- _Brief_: Find "DIGITS pin CLK: GP14 -> GP15" and "GAS3 pin DO: GP17 -> GP1" in the records below. Copy the lines holding them and every line between, exactly, and no others.

- _Extracted data entries_:
- - - - -
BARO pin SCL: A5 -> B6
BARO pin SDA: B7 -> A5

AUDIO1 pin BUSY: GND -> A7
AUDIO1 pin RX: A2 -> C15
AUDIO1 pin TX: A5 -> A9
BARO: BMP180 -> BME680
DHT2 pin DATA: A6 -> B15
- - - - -
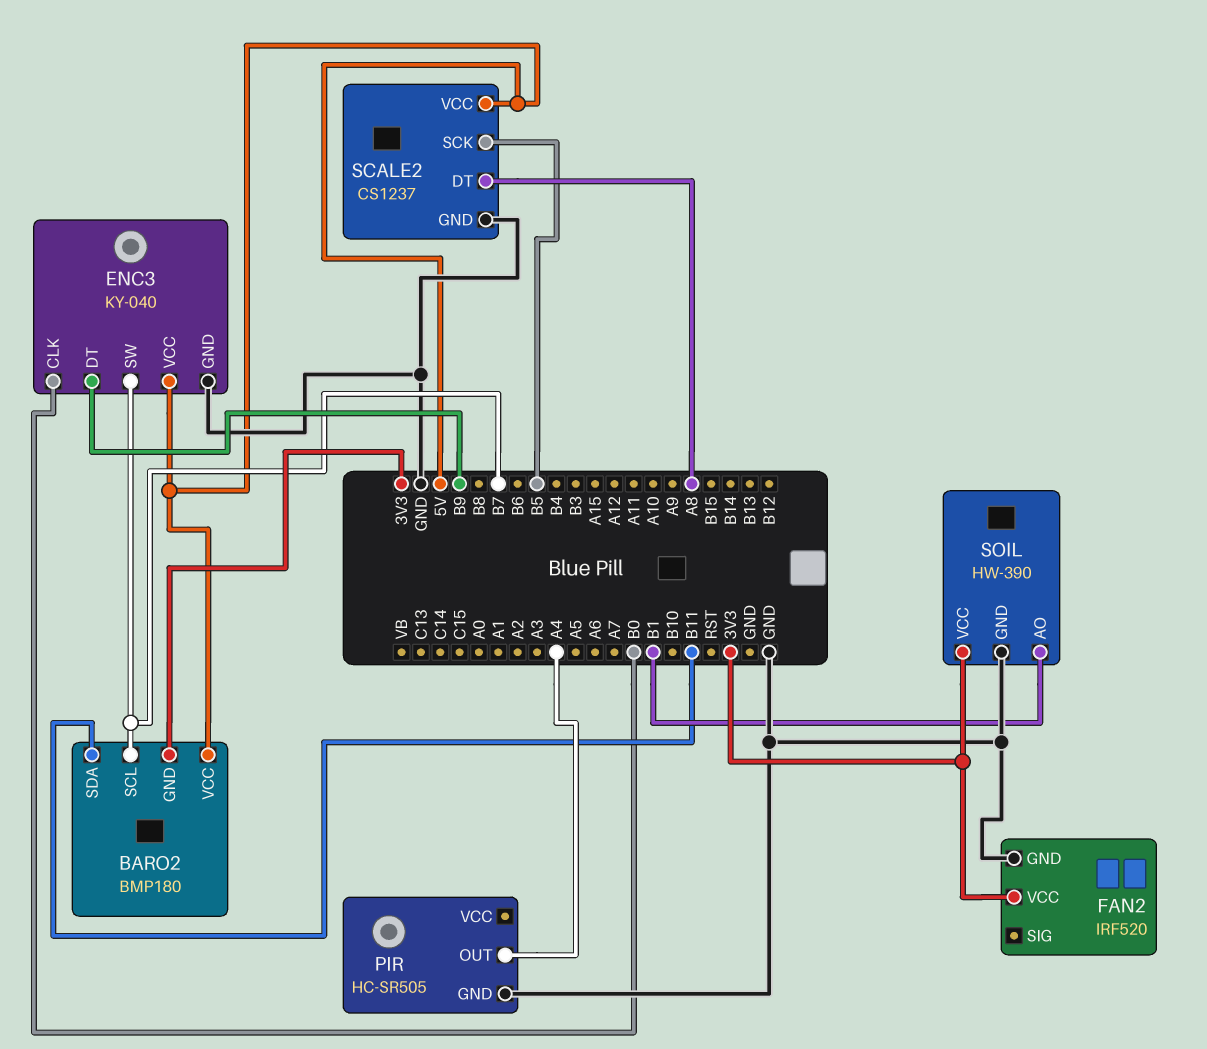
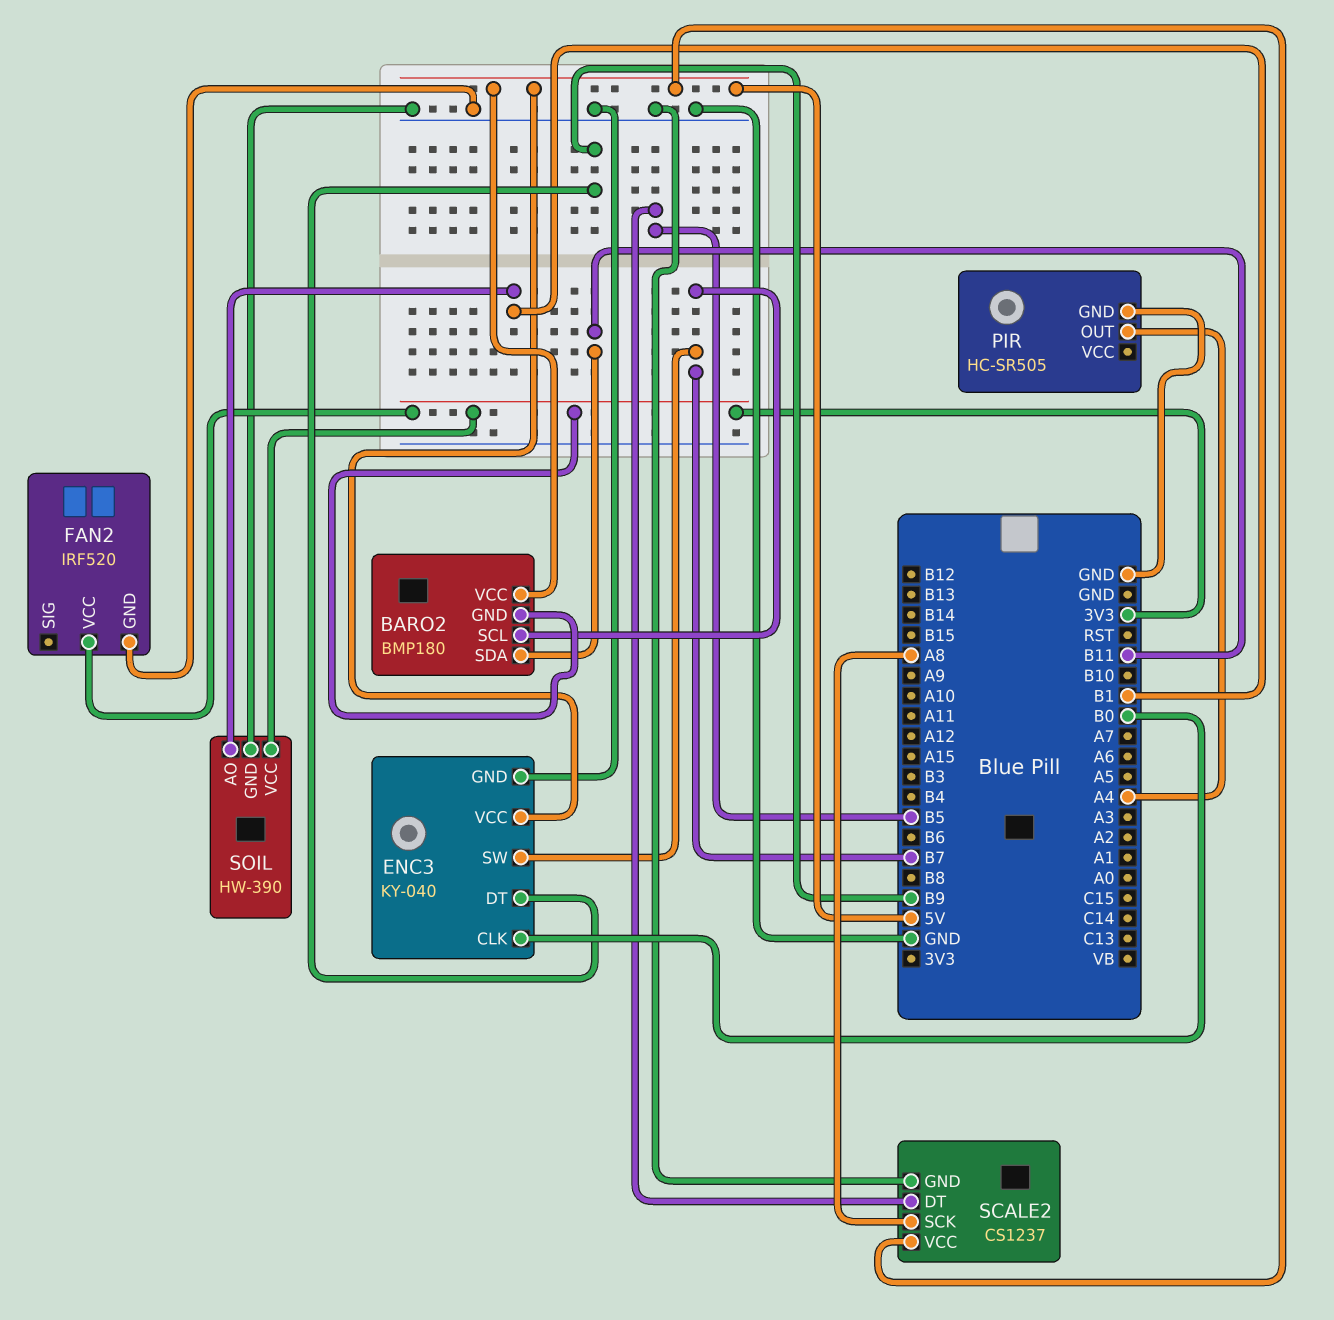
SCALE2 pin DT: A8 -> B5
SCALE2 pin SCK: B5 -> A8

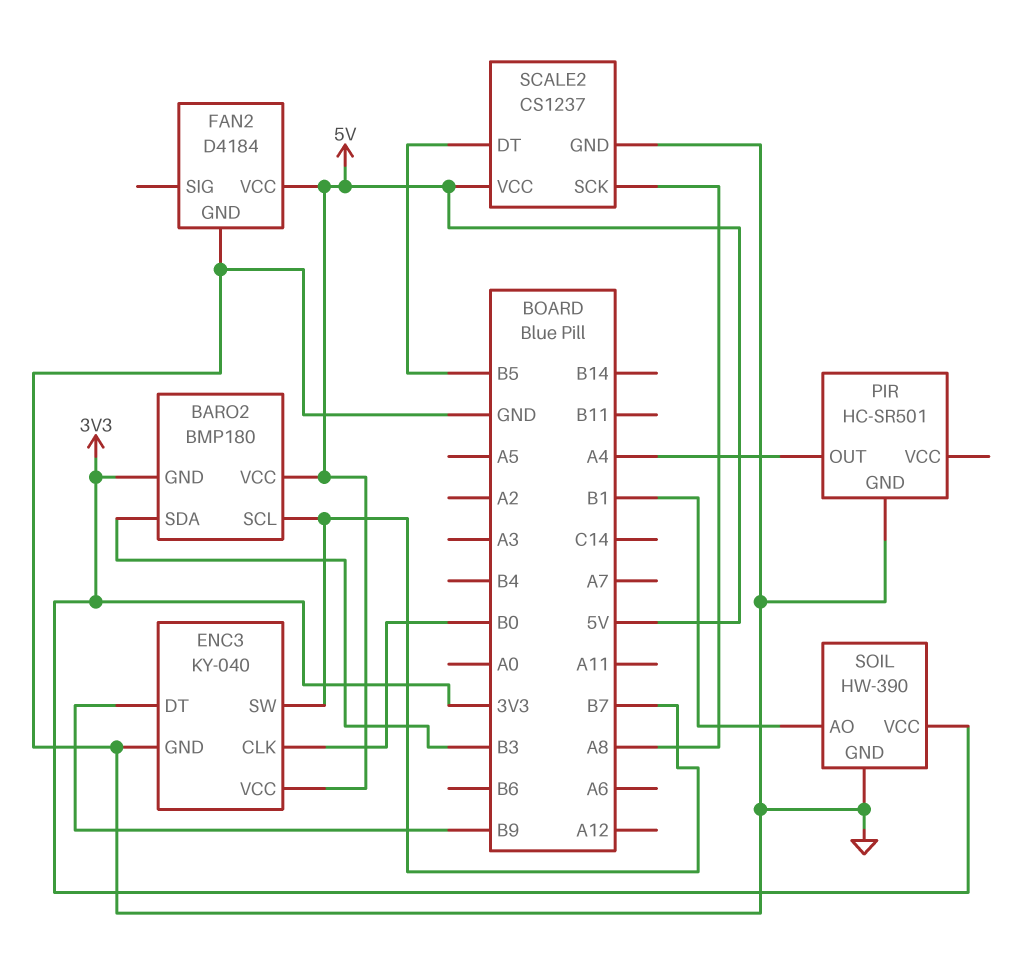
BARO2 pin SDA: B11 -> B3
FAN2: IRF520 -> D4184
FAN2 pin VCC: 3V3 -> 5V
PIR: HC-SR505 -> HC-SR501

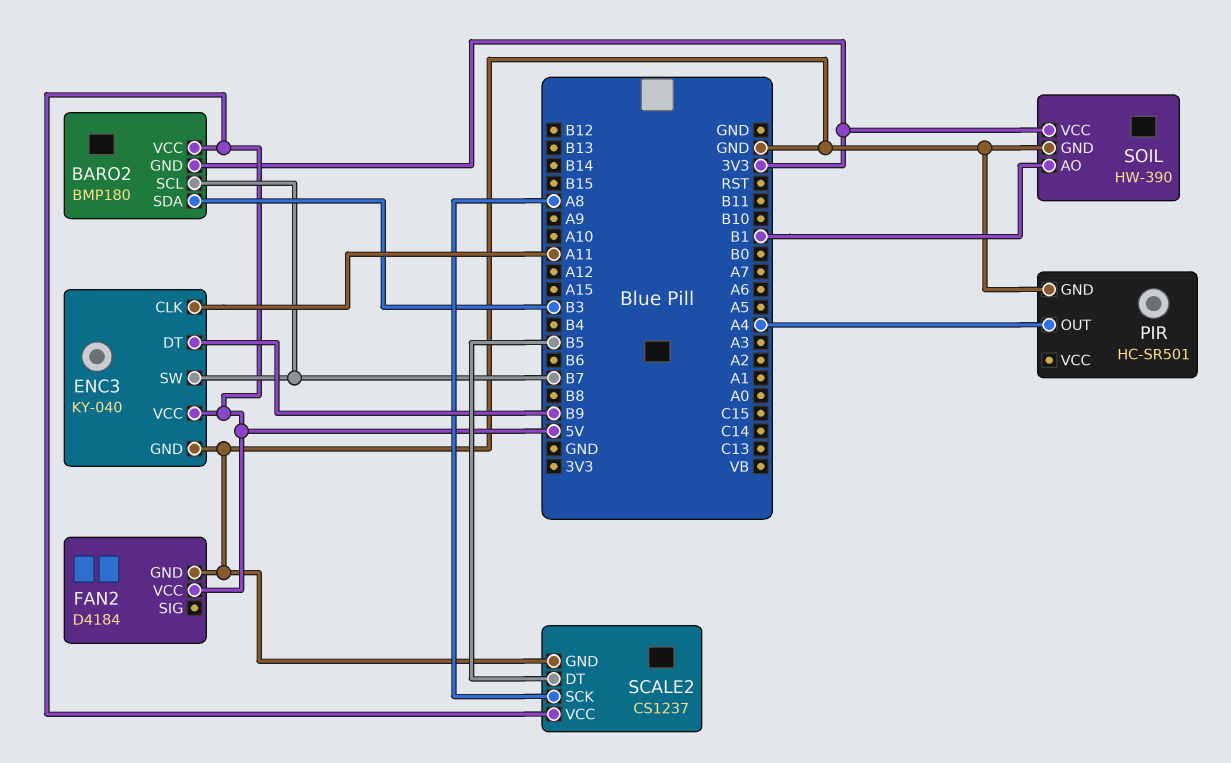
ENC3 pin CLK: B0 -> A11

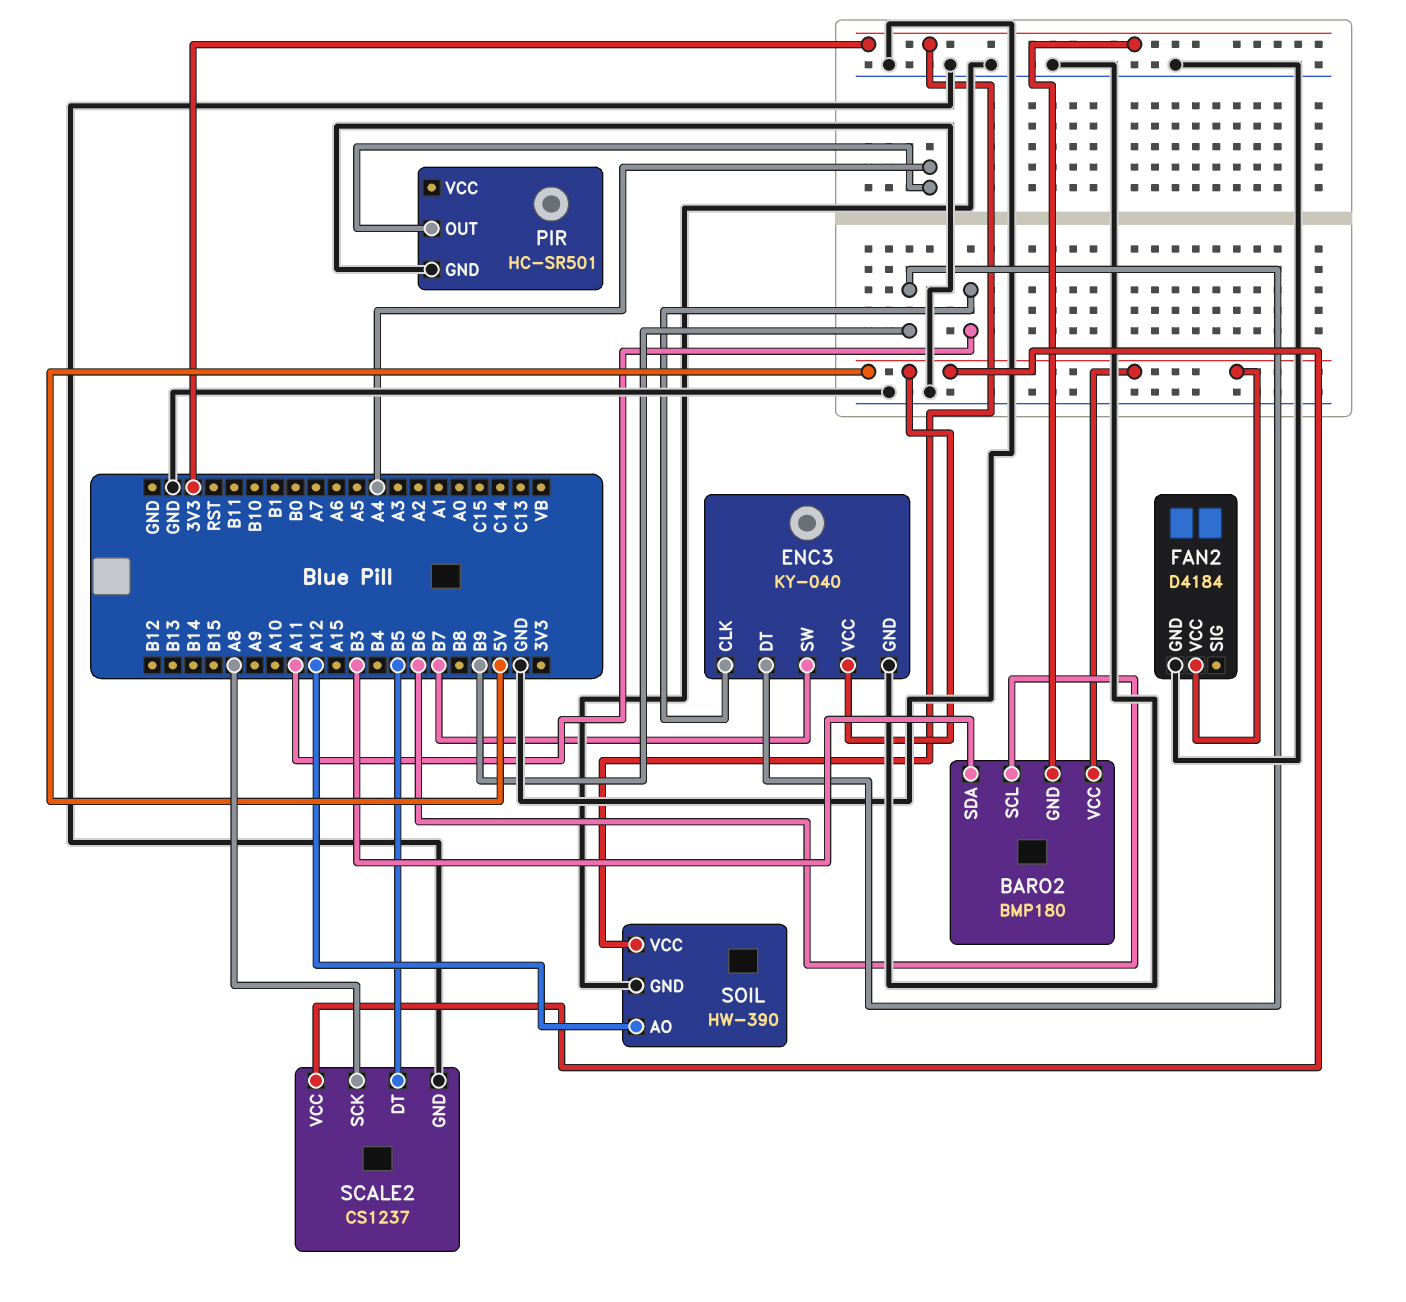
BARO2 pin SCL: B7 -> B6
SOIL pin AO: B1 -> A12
- - - - -
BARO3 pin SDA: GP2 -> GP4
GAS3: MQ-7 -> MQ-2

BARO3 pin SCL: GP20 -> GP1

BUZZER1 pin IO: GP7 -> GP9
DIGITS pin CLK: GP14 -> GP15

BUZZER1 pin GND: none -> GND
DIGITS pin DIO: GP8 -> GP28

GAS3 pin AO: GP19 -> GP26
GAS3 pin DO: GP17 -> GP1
- - - - -
- _Expected answer_:
DIGITS pin CLK: GP14 -> GP15

BUZZER1 pin GND: none -> GND
DIGITS pin DIO: GP8 -> GP28

GAS3 pin AO: GP19 -> GP26
GAS3 pin DO: GP17 -> GP1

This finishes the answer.